■ REQUIREMENT
Your result should be the lines holding the word "DGND", copied from the entries below.

■ DATA TO PROCESS
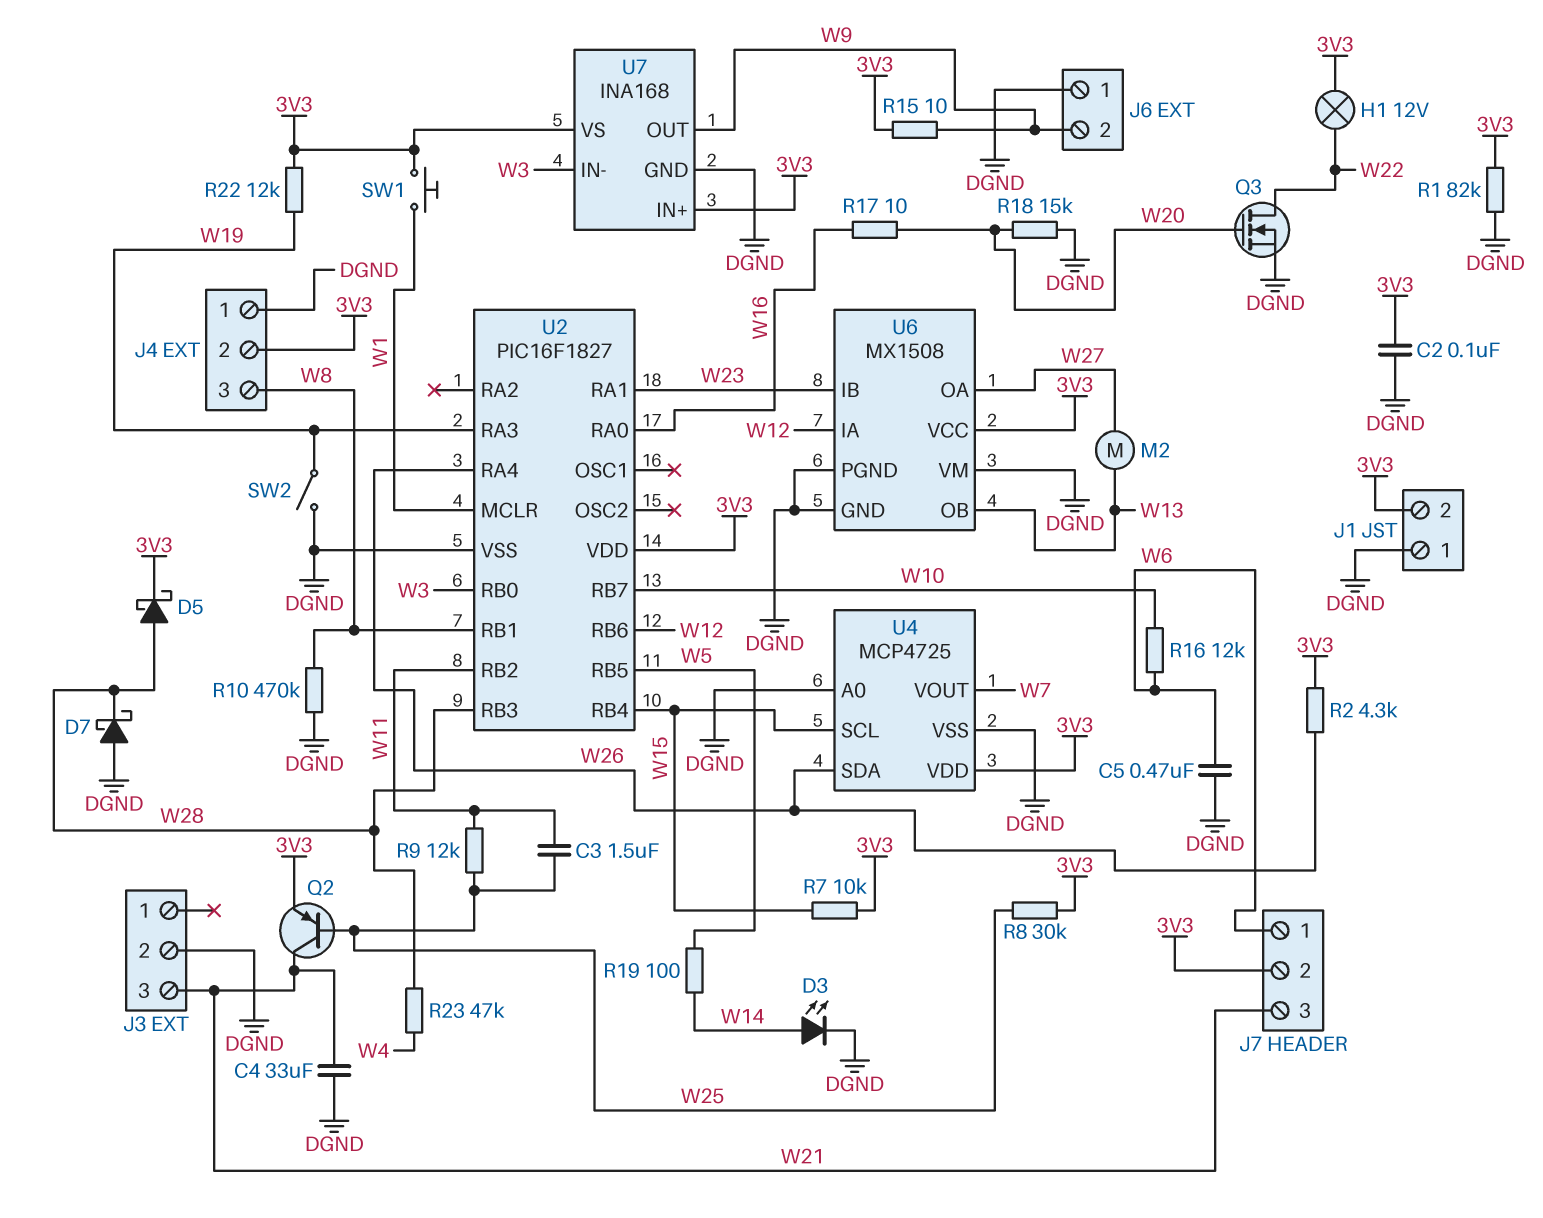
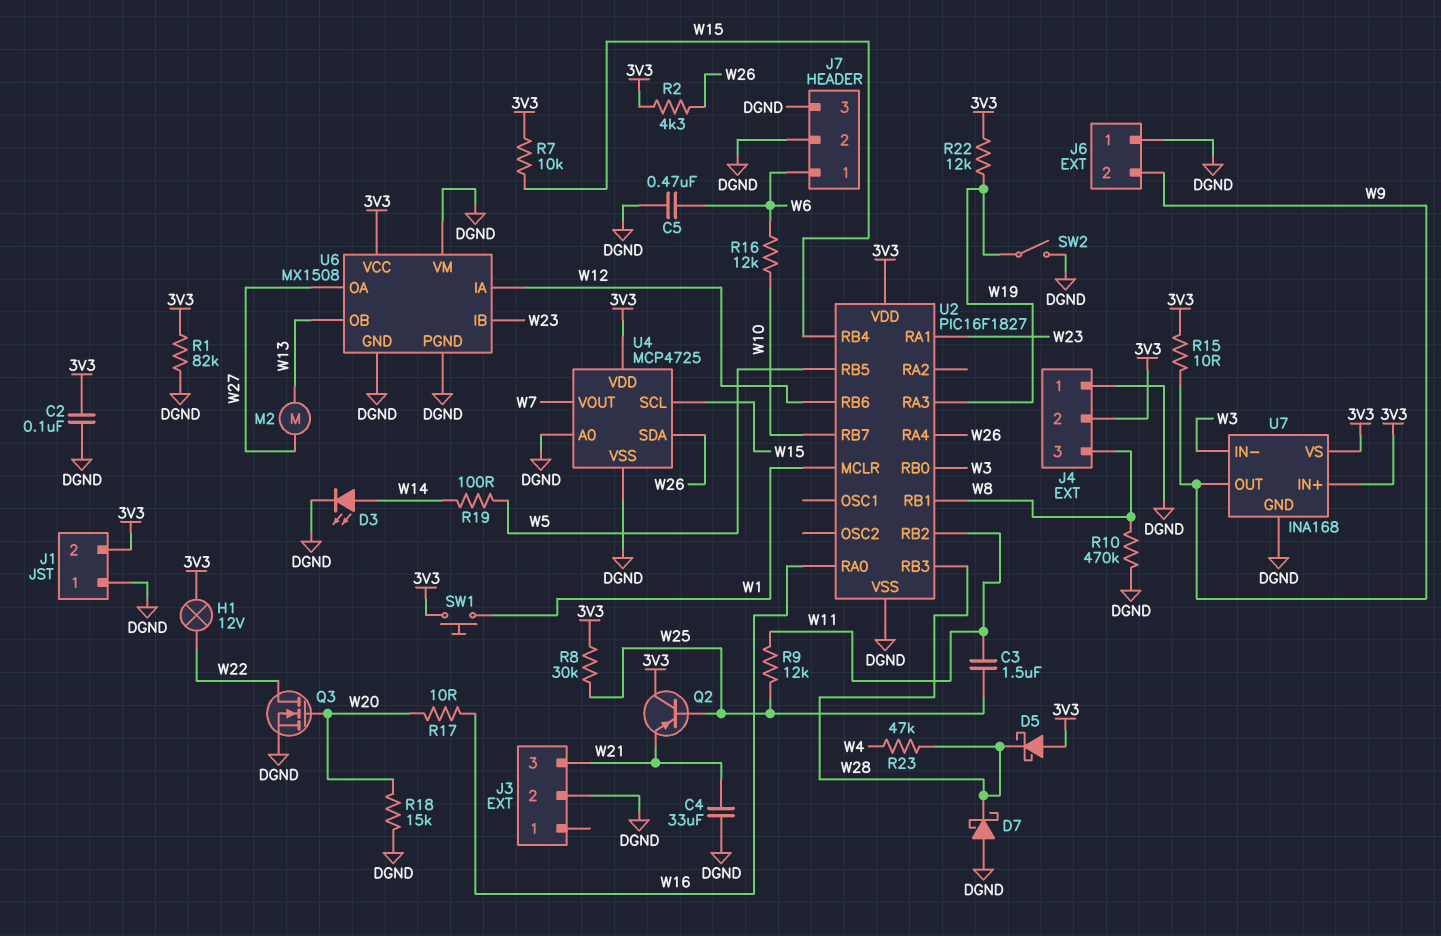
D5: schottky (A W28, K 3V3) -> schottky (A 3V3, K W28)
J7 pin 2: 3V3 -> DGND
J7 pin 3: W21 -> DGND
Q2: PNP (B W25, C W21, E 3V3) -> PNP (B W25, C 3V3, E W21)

* * *

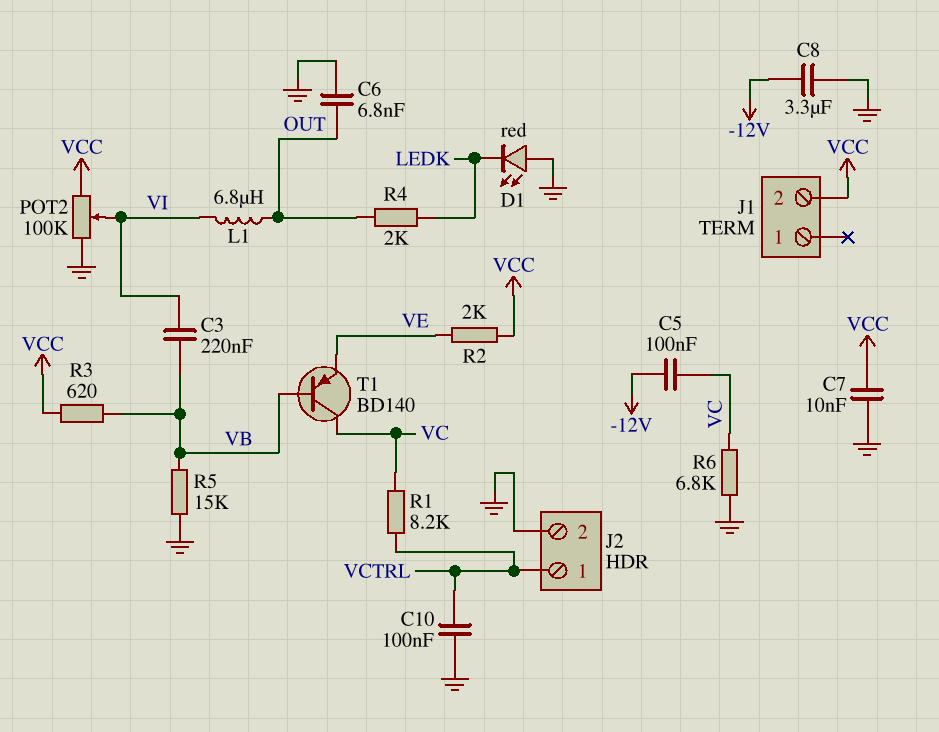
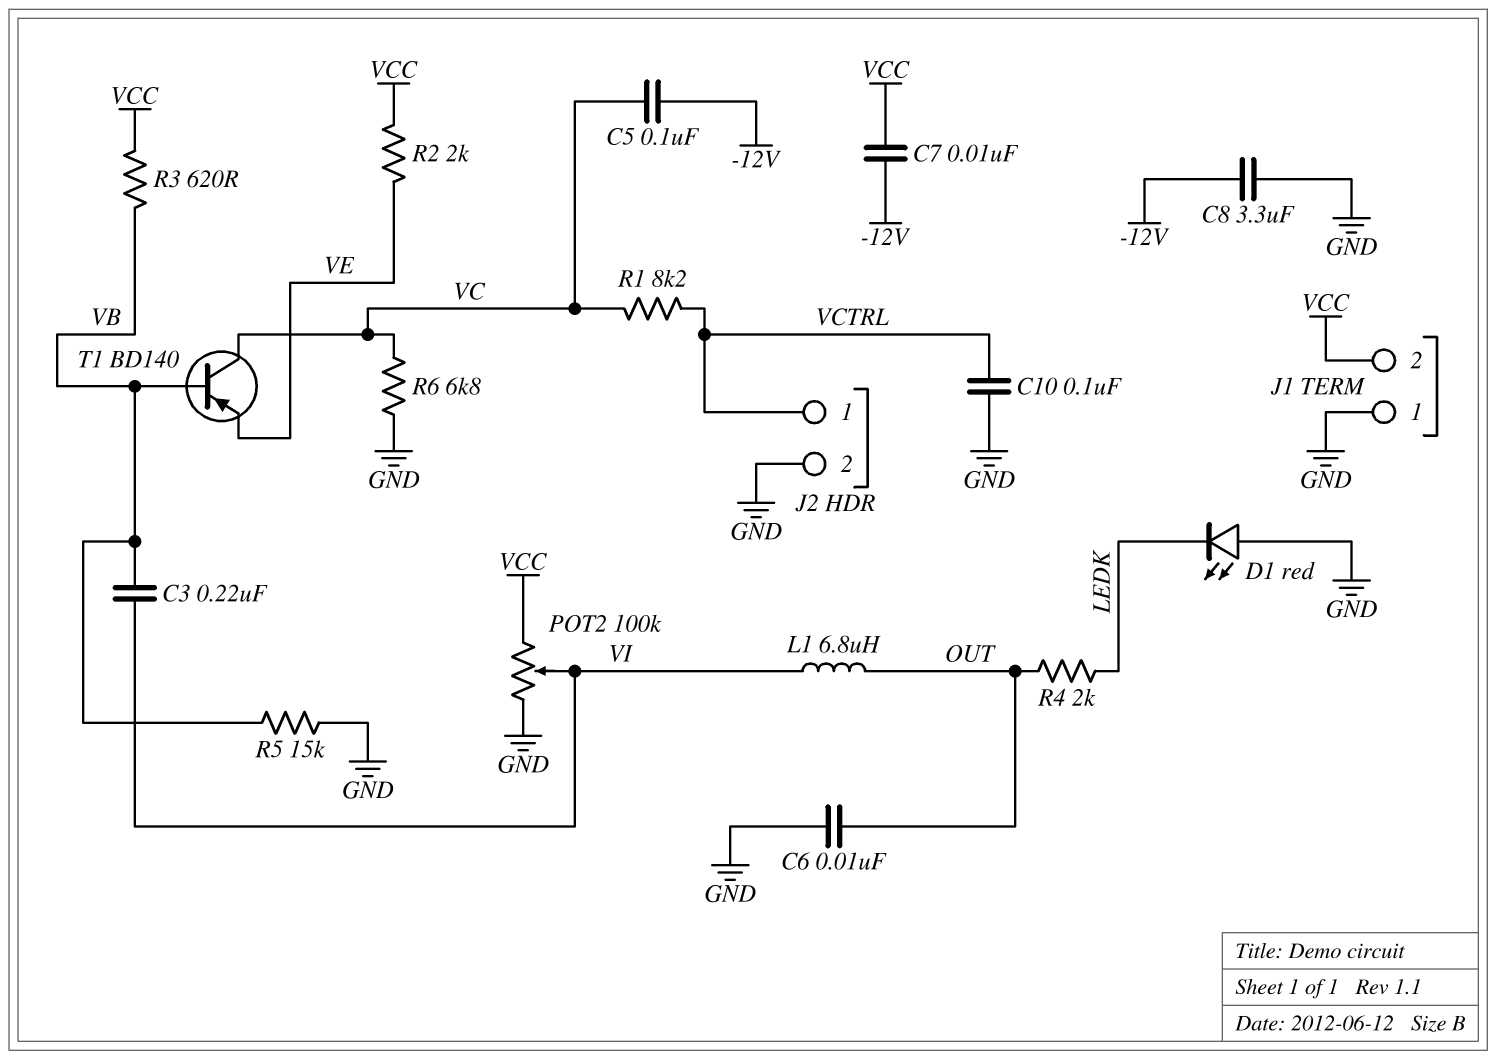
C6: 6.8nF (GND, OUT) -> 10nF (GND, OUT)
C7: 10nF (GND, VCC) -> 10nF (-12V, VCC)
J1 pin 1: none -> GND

...

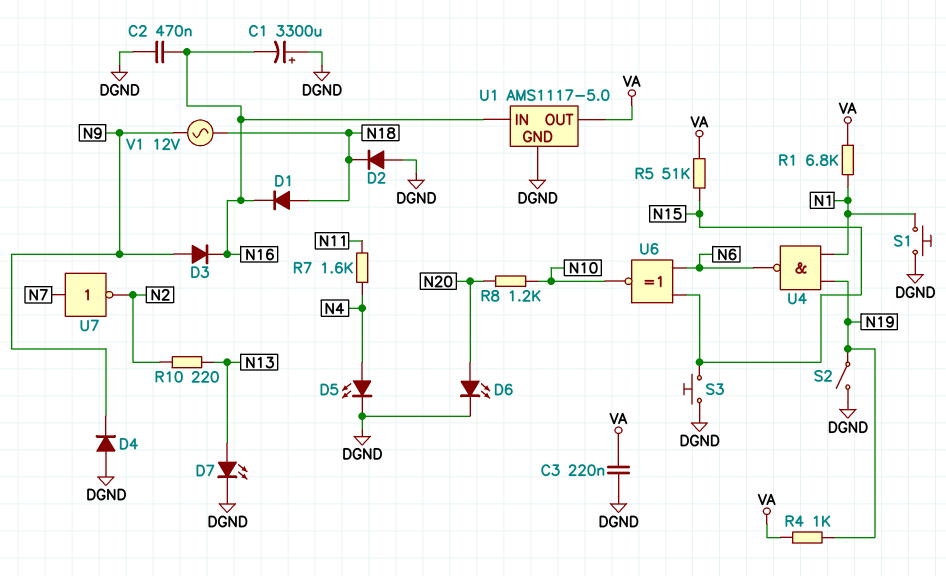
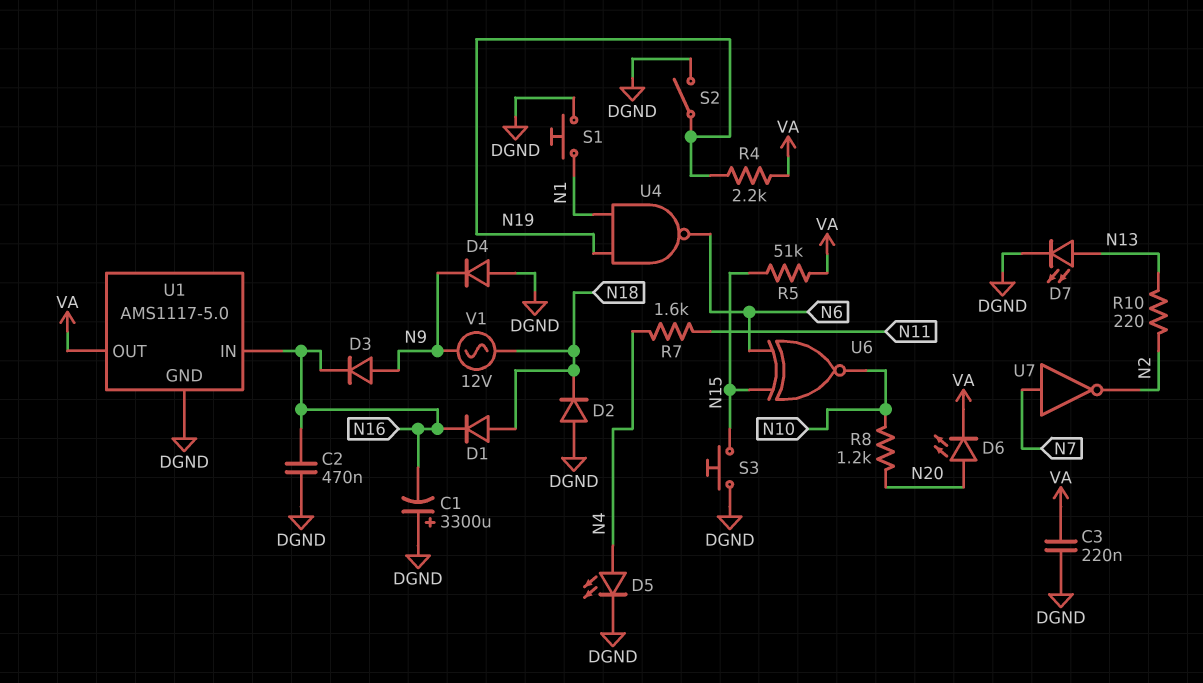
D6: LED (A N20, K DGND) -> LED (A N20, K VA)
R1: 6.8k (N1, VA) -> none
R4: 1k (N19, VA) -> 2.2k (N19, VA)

■ EXERCISE ANSWER
J7 pin 2: 3V3 -> DGND
J7 pin 3: W21 -> DGND
D6: LED (A N20, K DGND) -> LED (A N20, K VA)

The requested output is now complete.